- _RECORDS SUPPLIED_
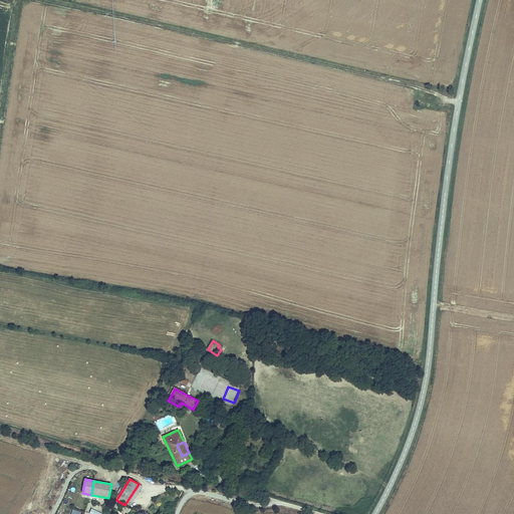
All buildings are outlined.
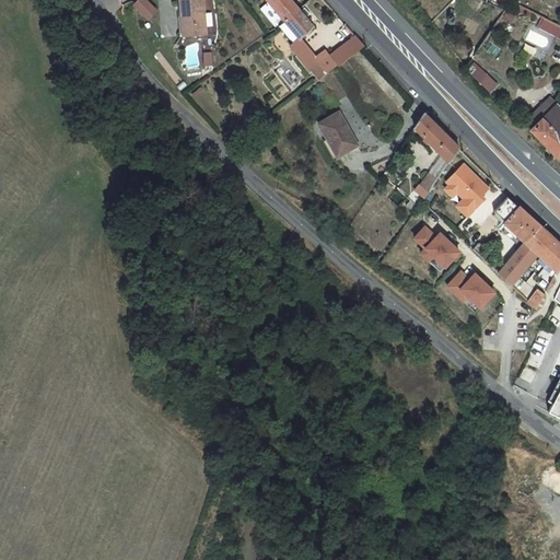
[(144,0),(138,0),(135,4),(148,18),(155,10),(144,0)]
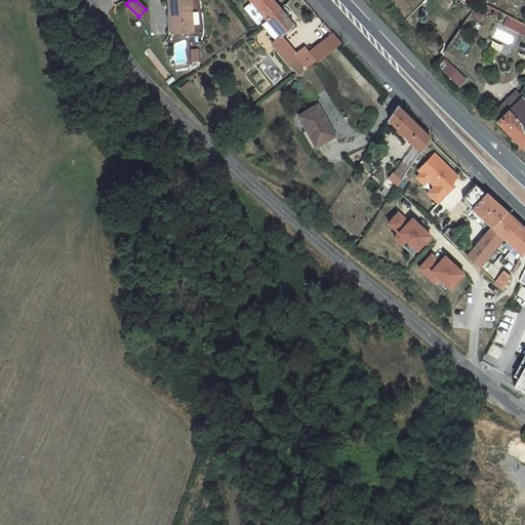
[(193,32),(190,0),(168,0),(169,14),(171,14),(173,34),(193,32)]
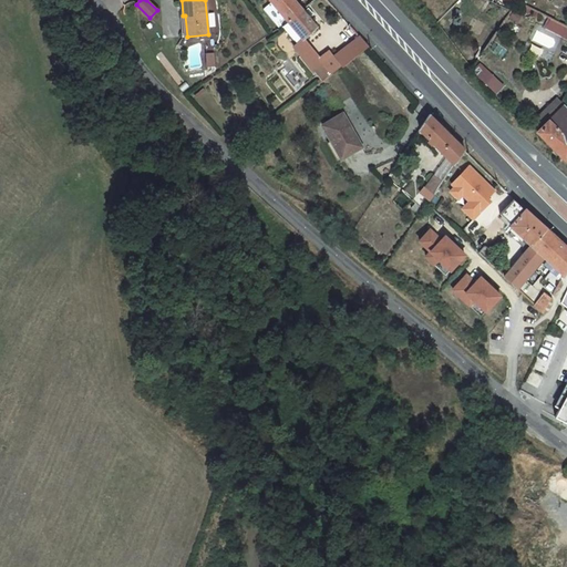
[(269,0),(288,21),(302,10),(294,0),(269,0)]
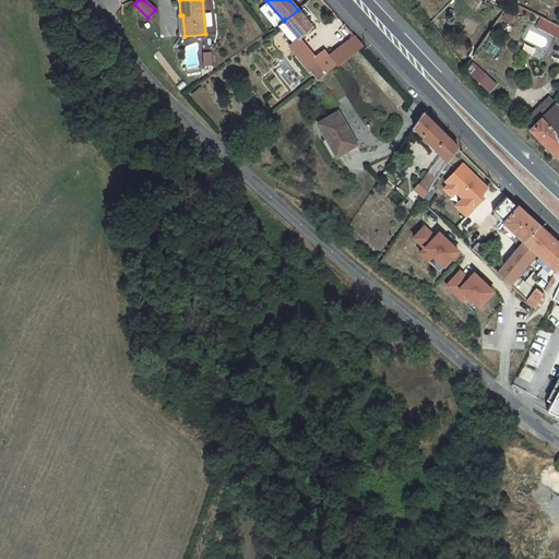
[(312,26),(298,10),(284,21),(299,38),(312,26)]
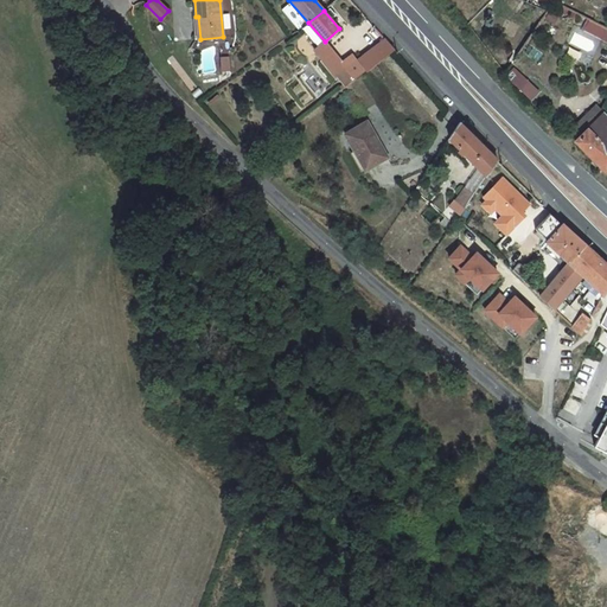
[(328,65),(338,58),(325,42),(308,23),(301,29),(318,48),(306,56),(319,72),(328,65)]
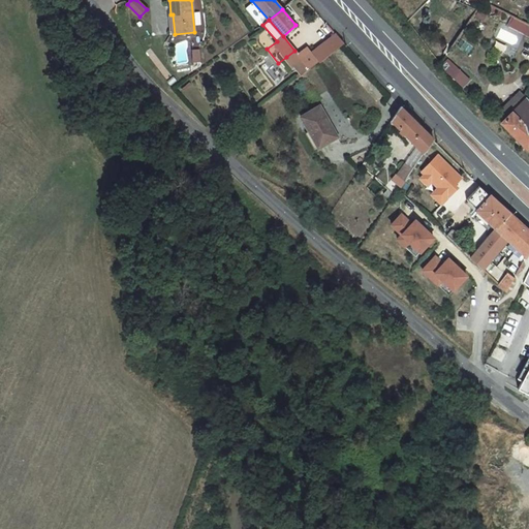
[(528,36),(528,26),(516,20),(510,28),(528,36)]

- _WRITTEN TASK_
Print the entire listing above verbatim. No picture should be included.

- _SOLUTION TO THIS TASK_
All buildings are outlined.
[(144,0),(138,0),(135,4),(148,18),(155,10),(144,0)]
[(193,32),(190,0),(168,0),(169,14),(171,14),(173,34),(193,32)]
[(269,0),(288,21),(302,10),(294,0),(269,0)]
[(312,26),(298,10),(284,21),(299,38),(312,26)]
[(328,65),(338,58),(325,42),(308,23),(301,29),(318,48),(306,56),(319,72),(328,65)]
[(528,36),(528,26),(516,20),(510,28),(528,36)]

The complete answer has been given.